*** Opening MATERIAL PROVIDED ***
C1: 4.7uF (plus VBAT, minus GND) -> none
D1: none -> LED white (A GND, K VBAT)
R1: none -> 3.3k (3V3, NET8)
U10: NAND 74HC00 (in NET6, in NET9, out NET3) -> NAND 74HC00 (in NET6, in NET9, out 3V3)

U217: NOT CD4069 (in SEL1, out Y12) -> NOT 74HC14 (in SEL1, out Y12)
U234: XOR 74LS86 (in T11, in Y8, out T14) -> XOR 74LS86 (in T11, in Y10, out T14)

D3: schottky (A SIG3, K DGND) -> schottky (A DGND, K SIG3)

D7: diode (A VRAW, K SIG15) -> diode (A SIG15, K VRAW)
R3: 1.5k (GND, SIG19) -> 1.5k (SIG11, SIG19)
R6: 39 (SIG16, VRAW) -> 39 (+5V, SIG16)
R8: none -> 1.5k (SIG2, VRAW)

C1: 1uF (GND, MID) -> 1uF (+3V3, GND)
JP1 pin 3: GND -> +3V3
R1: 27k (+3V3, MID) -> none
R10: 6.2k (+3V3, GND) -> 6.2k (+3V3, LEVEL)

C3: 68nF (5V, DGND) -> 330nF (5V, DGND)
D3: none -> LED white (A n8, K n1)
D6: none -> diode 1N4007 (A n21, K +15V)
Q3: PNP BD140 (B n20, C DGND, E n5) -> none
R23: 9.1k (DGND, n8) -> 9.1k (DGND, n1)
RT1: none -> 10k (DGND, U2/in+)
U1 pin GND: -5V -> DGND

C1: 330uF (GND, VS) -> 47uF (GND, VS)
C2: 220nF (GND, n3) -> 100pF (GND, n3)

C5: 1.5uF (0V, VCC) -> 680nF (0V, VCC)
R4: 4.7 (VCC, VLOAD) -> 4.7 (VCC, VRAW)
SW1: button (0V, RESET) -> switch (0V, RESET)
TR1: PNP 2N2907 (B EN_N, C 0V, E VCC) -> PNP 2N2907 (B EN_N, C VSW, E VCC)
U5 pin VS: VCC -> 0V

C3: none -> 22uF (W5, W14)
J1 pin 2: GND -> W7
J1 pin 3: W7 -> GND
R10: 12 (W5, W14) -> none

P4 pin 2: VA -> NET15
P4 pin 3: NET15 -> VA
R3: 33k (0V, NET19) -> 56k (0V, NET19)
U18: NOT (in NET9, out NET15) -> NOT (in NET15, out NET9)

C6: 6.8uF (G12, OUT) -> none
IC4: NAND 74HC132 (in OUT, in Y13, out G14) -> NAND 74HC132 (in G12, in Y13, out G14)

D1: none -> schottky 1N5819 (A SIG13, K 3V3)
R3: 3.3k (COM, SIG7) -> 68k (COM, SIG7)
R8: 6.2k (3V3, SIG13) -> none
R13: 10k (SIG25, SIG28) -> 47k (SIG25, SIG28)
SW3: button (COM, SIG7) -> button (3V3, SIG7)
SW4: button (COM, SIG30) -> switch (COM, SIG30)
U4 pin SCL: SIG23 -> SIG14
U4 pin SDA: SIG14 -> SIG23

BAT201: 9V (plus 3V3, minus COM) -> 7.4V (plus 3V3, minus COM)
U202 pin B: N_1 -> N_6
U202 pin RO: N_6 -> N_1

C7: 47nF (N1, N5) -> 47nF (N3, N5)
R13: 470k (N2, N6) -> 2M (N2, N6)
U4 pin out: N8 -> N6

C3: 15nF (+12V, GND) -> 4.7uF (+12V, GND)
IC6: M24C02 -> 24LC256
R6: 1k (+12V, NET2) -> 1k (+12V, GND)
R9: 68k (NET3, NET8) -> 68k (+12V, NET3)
*** Closing MATERIAL PROVIDED ***
EXERCISE AIM ▸ Your task is to reproduce the entries exactly, starting at the first line and ending with the line containing "D3: schottky (A".

RESULT ▸
C1: 4.7uF (plus VBAT, minus GND) -> none
D1: none -> LED white (A GND, K VBAT)
R1: none -> 3.3k (3V3, NET8)
U10: NAND 74HC00 (in NET6, in NET9, out NET3) -> NAND 74HC00 (in NET6, in NET9, out 3V3)

U217: NOT CD4069 (in SEL1, out Y12) -> NOT 74HC14 (in SEL1, out Y12)
U234: XOR 74LS86 (in T11, in Y8, out T14) -> XOR 74LS86 (in T11, in Y10, out T14)

D3: schottky (A SIG3, K DGND) -> schottky (A DGND, K SIG3)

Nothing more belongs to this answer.